Request: Reproduce the data verbatim between the line containing "Gullhaven (746, 894)" and the line containing "scythes is located at coordinates (404, 632).", inclusive.

Data records:
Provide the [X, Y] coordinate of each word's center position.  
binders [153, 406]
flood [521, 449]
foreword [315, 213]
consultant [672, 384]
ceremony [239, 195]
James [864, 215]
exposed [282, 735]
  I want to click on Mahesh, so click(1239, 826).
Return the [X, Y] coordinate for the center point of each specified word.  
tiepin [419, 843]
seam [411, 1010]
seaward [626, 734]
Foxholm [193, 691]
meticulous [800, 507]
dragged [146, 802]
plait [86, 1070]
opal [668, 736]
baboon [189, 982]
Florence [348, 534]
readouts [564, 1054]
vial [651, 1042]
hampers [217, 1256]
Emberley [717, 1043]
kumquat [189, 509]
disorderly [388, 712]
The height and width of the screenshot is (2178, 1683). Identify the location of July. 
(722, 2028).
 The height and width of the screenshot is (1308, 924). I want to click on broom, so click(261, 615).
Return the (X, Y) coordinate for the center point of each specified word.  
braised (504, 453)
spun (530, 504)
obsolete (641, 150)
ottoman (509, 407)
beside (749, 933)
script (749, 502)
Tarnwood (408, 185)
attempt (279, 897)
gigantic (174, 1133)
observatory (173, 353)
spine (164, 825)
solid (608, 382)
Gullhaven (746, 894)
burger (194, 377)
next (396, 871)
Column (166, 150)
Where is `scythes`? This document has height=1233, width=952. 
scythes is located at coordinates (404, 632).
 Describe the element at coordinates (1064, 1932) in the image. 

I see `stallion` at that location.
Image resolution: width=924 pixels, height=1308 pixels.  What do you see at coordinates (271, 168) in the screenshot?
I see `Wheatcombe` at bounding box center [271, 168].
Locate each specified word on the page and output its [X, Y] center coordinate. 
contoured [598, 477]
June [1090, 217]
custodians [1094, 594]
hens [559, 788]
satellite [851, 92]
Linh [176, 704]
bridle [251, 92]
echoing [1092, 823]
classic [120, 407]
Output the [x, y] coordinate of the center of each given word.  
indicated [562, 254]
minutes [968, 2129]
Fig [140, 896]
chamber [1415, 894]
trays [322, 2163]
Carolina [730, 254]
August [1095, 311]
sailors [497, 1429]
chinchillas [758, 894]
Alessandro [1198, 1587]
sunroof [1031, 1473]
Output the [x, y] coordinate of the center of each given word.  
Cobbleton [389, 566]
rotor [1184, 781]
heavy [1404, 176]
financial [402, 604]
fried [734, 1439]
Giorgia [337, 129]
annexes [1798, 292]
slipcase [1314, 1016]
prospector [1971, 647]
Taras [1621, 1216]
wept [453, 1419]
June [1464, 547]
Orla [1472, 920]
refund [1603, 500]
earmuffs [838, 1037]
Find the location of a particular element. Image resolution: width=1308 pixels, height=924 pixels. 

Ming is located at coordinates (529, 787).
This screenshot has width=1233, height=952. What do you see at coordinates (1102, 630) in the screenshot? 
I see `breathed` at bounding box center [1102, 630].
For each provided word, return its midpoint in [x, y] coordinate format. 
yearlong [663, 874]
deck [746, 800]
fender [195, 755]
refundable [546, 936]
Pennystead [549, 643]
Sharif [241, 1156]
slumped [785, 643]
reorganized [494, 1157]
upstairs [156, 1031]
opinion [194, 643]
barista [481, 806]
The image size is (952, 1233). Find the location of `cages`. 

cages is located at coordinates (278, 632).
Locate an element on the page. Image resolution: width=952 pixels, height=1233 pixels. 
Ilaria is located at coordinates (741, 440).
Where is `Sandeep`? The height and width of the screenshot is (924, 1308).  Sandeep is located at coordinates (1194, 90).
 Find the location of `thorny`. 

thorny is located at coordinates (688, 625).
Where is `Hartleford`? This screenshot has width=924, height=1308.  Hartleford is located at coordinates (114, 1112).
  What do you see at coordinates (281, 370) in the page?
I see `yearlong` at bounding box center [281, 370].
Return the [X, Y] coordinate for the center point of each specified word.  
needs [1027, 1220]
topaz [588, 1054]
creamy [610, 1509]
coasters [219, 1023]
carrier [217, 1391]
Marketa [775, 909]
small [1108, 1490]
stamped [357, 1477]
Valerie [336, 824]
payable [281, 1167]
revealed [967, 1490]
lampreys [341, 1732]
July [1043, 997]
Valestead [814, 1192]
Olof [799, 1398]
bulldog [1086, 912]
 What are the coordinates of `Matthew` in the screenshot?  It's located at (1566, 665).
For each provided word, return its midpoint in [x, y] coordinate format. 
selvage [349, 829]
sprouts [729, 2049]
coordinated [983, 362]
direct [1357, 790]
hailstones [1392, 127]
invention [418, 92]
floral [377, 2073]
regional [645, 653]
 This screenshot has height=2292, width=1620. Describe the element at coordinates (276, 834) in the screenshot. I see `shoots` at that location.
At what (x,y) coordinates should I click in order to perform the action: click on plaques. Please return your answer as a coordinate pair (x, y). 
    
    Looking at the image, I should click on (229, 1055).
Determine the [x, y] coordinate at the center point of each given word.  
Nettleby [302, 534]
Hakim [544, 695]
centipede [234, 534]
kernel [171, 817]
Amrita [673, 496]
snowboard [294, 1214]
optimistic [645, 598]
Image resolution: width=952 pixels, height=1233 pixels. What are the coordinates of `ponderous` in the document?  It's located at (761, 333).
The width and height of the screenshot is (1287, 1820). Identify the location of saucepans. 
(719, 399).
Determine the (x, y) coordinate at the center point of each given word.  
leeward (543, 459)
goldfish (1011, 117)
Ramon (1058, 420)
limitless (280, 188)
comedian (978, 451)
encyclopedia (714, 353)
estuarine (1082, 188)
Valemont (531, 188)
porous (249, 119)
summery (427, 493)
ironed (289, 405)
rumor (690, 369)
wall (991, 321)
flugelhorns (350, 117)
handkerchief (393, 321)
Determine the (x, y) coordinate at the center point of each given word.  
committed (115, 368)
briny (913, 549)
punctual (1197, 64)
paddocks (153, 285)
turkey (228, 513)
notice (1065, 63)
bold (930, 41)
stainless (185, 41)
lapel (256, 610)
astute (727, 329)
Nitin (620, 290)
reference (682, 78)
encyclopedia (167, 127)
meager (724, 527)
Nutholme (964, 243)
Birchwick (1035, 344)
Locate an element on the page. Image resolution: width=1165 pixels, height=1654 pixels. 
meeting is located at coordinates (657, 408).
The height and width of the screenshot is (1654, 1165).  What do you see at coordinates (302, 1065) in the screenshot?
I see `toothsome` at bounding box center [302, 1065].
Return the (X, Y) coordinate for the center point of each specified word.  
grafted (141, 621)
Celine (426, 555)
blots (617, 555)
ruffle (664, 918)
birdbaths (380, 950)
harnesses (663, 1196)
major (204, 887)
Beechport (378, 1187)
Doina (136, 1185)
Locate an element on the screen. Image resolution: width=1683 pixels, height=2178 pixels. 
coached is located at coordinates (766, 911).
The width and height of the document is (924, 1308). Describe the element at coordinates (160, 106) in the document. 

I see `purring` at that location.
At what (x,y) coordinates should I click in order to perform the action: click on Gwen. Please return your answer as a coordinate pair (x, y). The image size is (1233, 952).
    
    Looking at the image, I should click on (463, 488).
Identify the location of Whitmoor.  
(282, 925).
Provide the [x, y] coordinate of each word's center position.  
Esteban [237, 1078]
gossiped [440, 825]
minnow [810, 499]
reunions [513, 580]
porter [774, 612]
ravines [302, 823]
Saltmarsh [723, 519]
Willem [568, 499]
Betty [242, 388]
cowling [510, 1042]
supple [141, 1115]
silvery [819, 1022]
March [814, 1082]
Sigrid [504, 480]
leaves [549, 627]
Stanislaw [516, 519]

Response to this task:
Gullhaven (746, 894)
burger (194, 377)
next (396, 871)
Column (166, 150)
Where is `scythes`? This document has height=1233, width=952. 
scythes is located at coordinates (404, 632).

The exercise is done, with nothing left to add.